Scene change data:
Segment Open

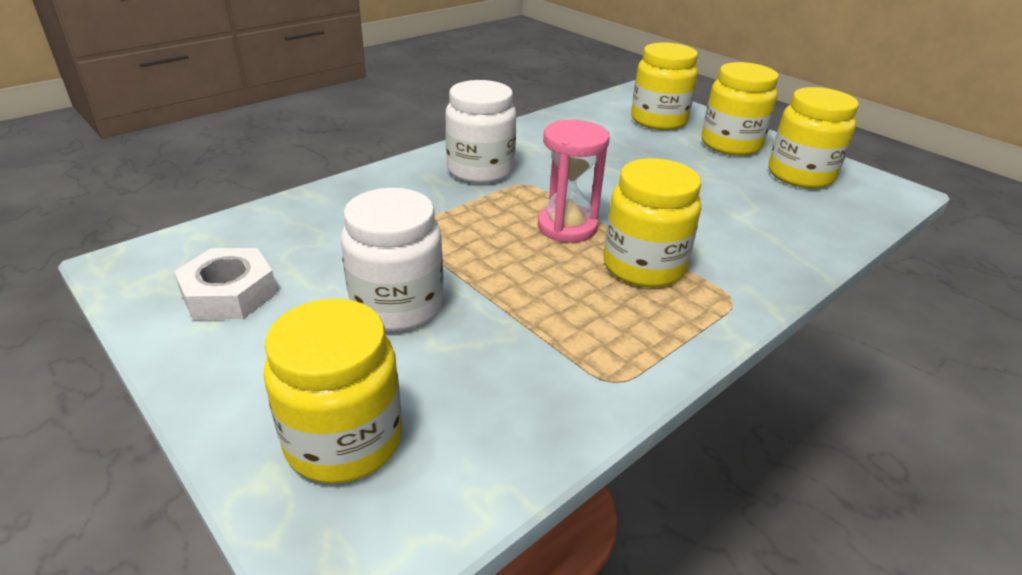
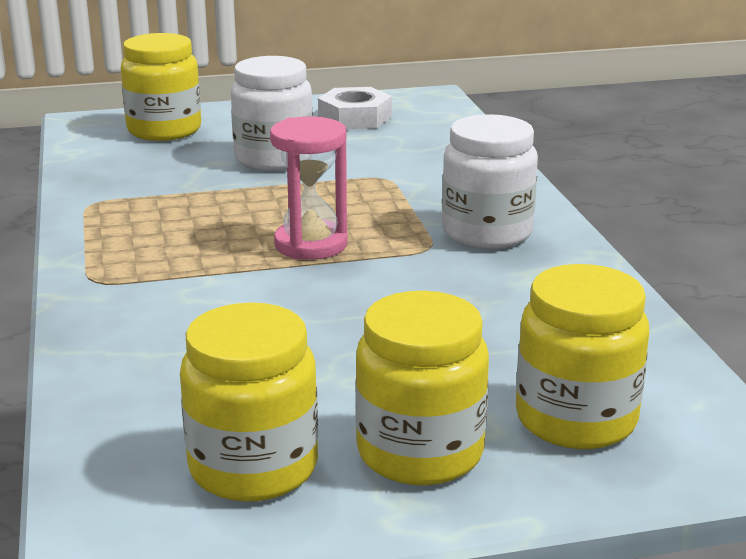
camera: 120 degrees right, 10 degrees down
yellow jar [603,158,701,287] -> none

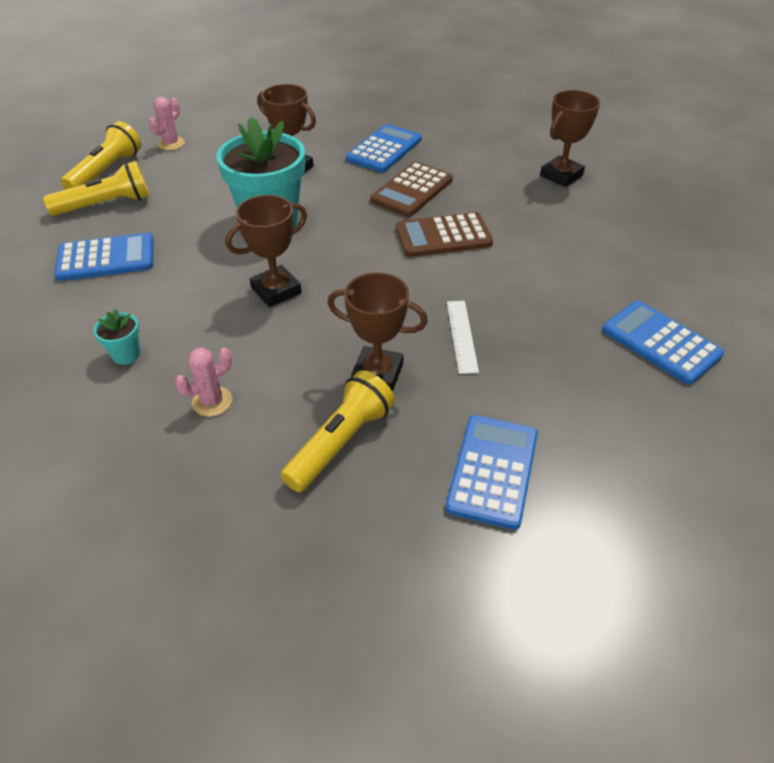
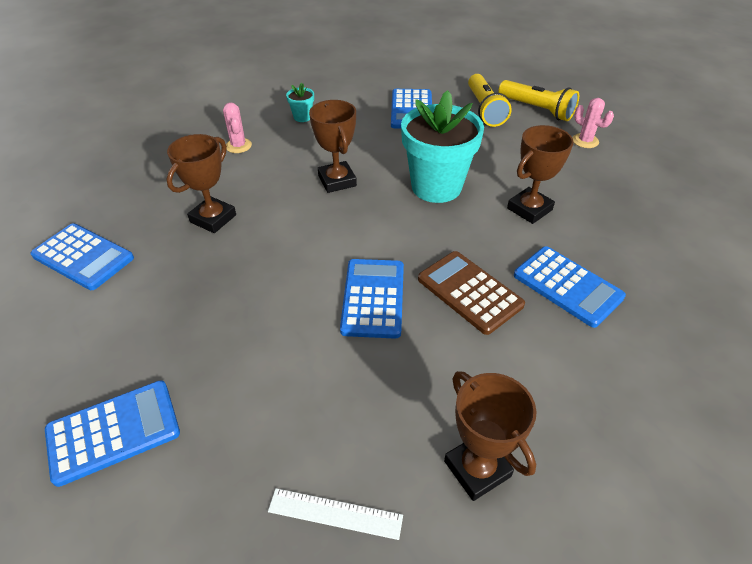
camera: 105 degrees right, 0 degrees up
yellow flashlight [280,370,395,492] -> none
brown calculator [396,212,493,257] -> blue calculator [340,259,404,339]
white ruler [447,301,479,374] -> white ruler moved to [268,488,403,540]

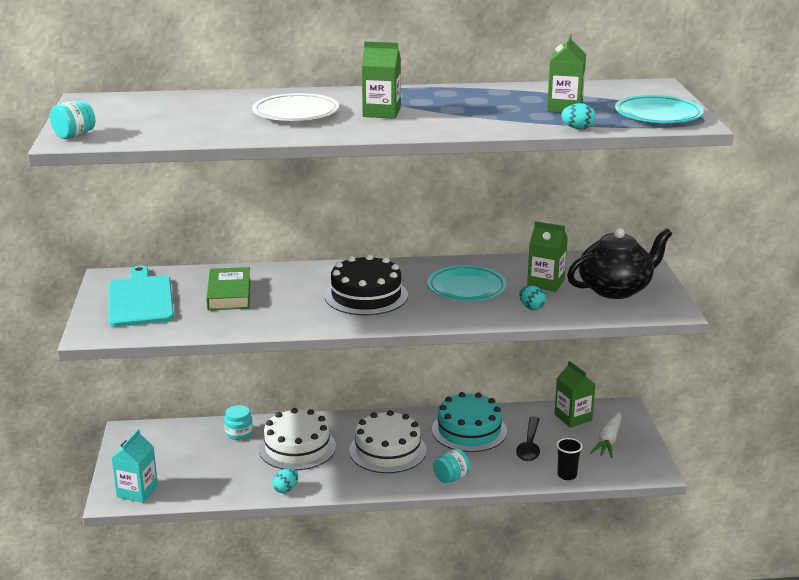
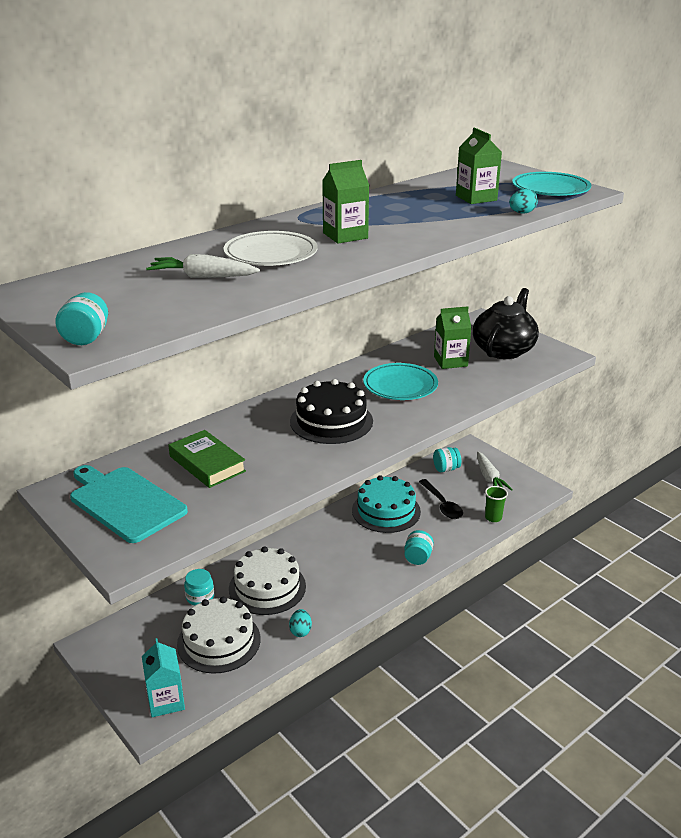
camera: 35 degrees left, 5 degrees up
white cake [349,410,427,473] -> white cake moved to [177,597,260,674]
turquoise egg [519,285,546,310] -> none
green carton [554,361,595,428] -> turquoise jar [433,447,461,472]
black cup [556,438,583,480] -> green cup [485,486,508,522]
none -> white carrot [146,254,260,278]

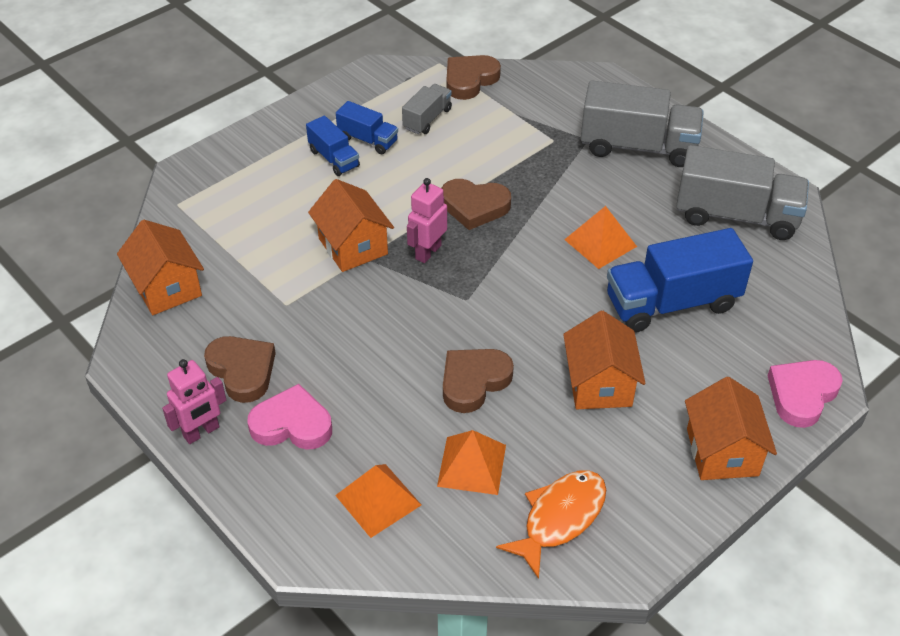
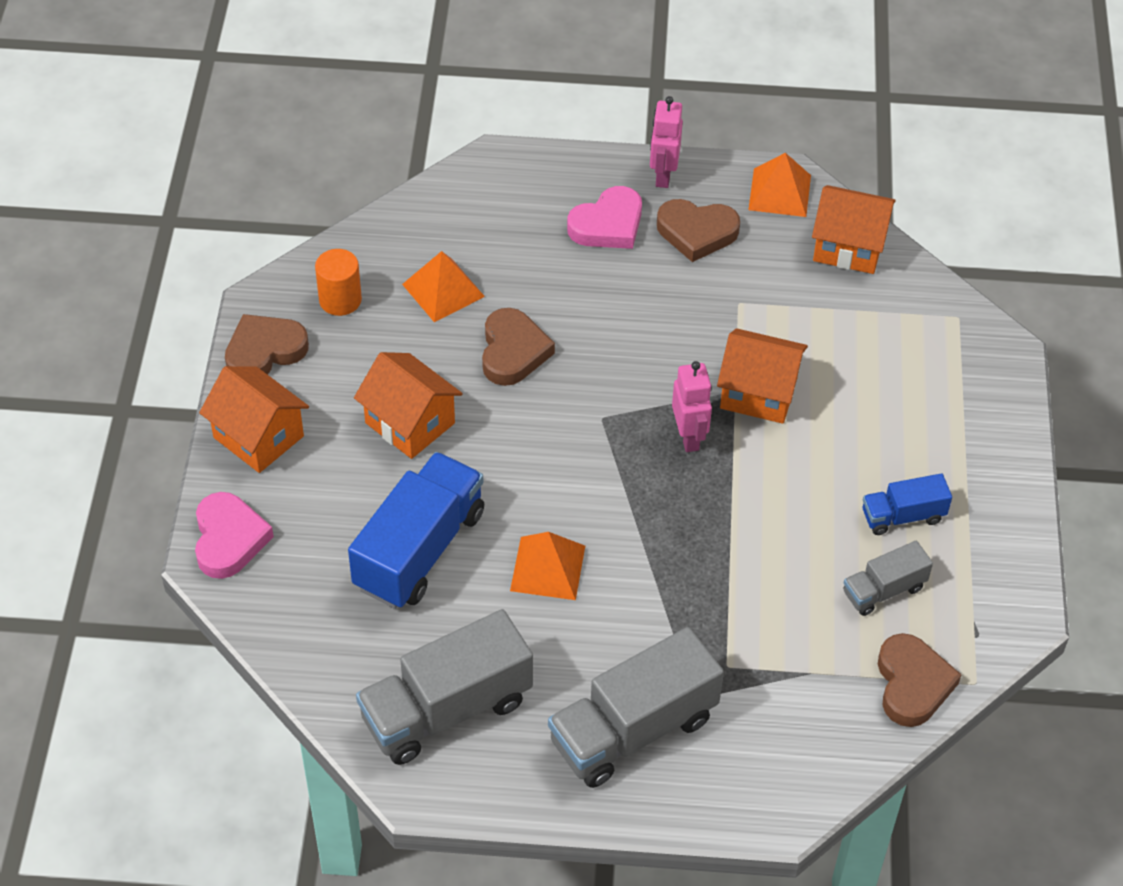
camera: 135 degrees right, 5 degrees up
blue truck [306,116,360,176] -> none
orange pyramid [335,464,421,538] -> orange pyramid moved to [748,153,811,217]
grey truck [402,84,452,134] -> grey truck turned 75 degrees clockwise [843,541,933,616]
brown heart [442,179,511,230] -> brown heart moved to [225,314,309,375]
orange fish [496,470,606,579] -> orange cylinder [315,249,362,316]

Segment Closed

### EXERCISE DESCRIPTION
Print, word for word, every entry shown above; the pictures stay out.

### ANSWER SECTION
camera: 120 degrees right, 10 degrees down
yellow jar [603,158,701,287] -> none

camera: 105 degrees right, 0 degrees up
yellow flashlight [280,370,395,492] -> none
brown calculator [396,212,493,257] -> blue calculator [340,259,404,339]
white ruler [447,301,479,374] -> white ruler moved to [268,488,403,540]

camera: 35 degrees left, 5 degrees up
white cake [349,410,427,473] -> white cake moved to [177,597,260,674]
turquoise egg [519,285,546,310] -> none
green carton [554,361,595,428] -> turquoise jar [433,447,461,472]
black cup [556,438,583,480] -> green cup [485,486,508,522]
none -> white carrot [146,254,260,278]

camera: 135 degrees right, 5 degrees up
blue truck [306,116,360,176] -> none
orange pyramid [335,464,421,538] -> orange pyramid moved to [748,153,811,217]
grey truck [402,84,452,134] -> grey truck turned 75 degrees clockwise [843,541,933,616]
brown heart [442,179,511,230] -> brown heart moved to [225,314,309,375]
orange fish [496,470,606,579] -> orange cylinder [315,249,362,316]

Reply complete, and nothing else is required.